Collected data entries
§ §
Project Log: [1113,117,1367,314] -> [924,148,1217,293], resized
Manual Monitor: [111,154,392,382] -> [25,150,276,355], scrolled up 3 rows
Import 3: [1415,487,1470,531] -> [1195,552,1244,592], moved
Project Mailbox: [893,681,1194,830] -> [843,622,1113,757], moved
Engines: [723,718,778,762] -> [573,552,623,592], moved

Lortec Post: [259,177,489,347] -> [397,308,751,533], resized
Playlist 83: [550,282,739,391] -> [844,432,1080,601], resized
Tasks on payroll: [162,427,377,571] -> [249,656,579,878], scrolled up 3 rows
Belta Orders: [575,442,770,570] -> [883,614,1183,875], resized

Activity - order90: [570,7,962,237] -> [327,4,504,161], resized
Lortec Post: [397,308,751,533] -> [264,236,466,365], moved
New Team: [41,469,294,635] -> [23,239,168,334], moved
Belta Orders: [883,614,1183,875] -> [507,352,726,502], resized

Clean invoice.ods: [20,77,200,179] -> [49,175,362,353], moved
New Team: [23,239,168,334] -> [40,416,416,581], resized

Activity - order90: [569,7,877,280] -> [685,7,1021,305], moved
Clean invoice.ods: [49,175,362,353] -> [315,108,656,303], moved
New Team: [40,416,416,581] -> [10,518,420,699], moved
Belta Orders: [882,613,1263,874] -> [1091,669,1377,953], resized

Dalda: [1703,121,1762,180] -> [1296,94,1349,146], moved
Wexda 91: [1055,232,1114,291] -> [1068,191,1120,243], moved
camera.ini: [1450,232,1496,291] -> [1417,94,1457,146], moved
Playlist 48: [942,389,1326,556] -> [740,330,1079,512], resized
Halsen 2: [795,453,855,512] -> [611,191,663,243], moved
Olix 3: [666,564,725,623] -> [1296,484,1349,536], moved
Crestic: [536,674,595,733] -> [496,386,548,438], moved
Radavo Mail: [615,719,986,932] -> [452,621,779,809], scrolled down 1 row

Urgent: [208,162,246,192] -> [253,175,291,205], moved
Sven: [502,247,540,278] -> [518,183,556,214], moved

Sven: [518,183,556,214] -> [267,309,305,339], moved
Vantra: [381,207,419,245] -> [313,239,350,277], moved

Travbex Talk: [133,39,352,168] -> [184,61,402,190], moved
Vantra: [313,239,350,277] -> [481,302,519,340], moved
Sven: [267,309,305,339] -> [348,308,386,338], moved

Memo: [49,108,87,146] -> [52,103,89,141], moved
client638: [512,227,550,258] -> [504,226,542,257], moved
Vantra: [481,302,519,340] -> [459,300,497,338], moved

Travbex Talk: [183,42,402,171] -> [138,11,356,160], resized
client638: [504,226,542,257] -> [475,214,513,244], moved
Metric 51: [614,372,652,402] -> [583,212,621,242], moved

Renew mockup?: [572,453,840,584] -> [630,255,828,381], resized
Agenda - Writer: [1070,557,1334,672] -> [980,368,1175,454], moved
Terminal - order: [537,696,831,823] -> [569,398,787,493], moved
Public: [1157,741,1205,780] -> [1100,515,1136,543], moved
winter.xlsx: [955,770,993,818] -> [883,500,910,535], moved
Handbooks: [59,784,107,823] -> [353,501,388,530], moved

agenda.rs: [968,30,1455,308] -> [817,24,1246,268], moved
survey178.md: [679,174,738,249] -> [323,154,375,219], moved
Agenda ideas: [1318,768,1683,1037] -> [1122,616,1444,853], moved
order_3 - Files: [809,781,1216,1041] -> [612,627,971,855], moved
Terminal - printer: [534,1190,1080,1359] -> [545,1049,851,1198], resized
§ §
*GOAL OF THE EXERCISE*
Print all of the entries exactly as they are written.

*TASK RESULT*
Project Log: [1113,117,1367,314] -> [924,148,1217,293], resized
Manual Monitor: [111,154,392,382] -> [25,150,276,355], scrolled up 3 rows
Import 3: [1415,487,1470,531] -> [1195,552,1244,592], moved
Project Mailbox: [893,681,1194,830] -> [843,622,1113,757], moved
Engines: [723,718,778,762] -> [573,552,623,592], moved

Lortec Post: [259,177,489,347] -> [397,308,751,533], resized
Playlist 83: [550,282,739,391] -> [844,432,1080,601], resized
Tasks on payroll: [162,427,377,571] -> [249,656,579,878], scrolled up 3 rows
Belta Orders: [575,442,770,570] -> [883,614,1183,875], resized

Activity - order90: [570,7,962,237] -> [327,4,504,161], resized
Lortec Post: [397,308,751,533] -> [264,236,466,365], moved
New Team: [41,469,294,635] -> [23,239,168,334], moved
Belta Orders: [883,614,1183,875] -> [507,352,726,502], resized

Clean invoice.ods: [20,77,200,179] -> [49,175,362,353], moved
New Team: [23,239,168,334] -> [40,416,416,581], resized

Activity - order90: [569,7,877,280] -> [685,7,1021,305], moved
Clean invoice.ods: [49,175,362,353] -> [315,108,656,303], moved
New Team: [40,416,416,581] -> [10,518,420,699], moved
Belta Orders: [882,613,1263,874] -> [1091,669,1377,953], resized

Dalda: [1703,121,1762,180] -> [1296,94,1349,146], moved
Wexda 91: [1055,232,1114,291] -> [1068,191,1120,243], moved
camera.ini: [1450,232,1496,291] -> [1417,94,1457,146], moved
Playlist 48: [942,389,1326,556] -> [740,330,1079,512], resized
Halsen 2: [795,453,855,512] -> [611,191,663,243], moved
Olix 3: [666,564,725,623] -> [1296,484,1349,536], moved
Crestic: [536,674,595,733] -> [496,386,548,438], moved
Radavo Mail: [615,719,986,932] -> [452,621,779,809], scrolled down 1 row

Urgent: [208,162,246,192] -> [253,175,291,205], moved
Sven: [502,247,540,278] -> [518,183,556,214], moved

Sven: [518,183,556,214] -> [267,309,305,339], moved
Vantra: [381,207,419,245] -> [313,239,350,277], moved

Travbex Talk: [133,39,352,168] -> [184,61,402,190], moved
Vantra: [313,239,350,277] -> [481,302,519,340], moved
Sven: [267,309,305,339] -> [348,308,386,338], moved

Memo: [49,108,87,146] -> [52,103,89,141], moved
client638: [512,227,550,258] -> [504,226,542,257], moved
Vantra: [481,302,519,340] -> [459,300,497,338], moved

Travbex Talk: [183,42,402,171] -> [138,11,356,160], resized
client638: [504,226,542,257] -> [475,214,513,244], moved
Metric 51: [614,372,652,402] -> [583,212,621,242], moved

Renew mockup?: [572,453,840,584] -> [630,255,828,381], resized
Agenda - Writer: [1070,557,1334,672] -> [980,368,1175,454], moved
Terminal - order: [537,696,831,823] -> [569,398,787,493], moved
Public: [1157,741,1205,780] -> [1100,515,1136,543], moved
winter.xlsx: [955,770,993,818] -> [883,500,910,535], moved
Handbooks: [59,784,107,823] -> [353,501,388,530], moved

agenda.rs: [968,30,1455,308] -> [817,24,1246,268], moved
survey178.md: [679,174,738,249] -> [323,154,375,219], moved
Agenda ideas: [1318,768,1683,1037] -> [1122,616,1444,853], moved
order_3 - Files: [809,781,1216,1041] -> [612,627,971,855], moved
Terminal - printer: [534,1190,1080,1359] -> [545,1049,851,1198], resized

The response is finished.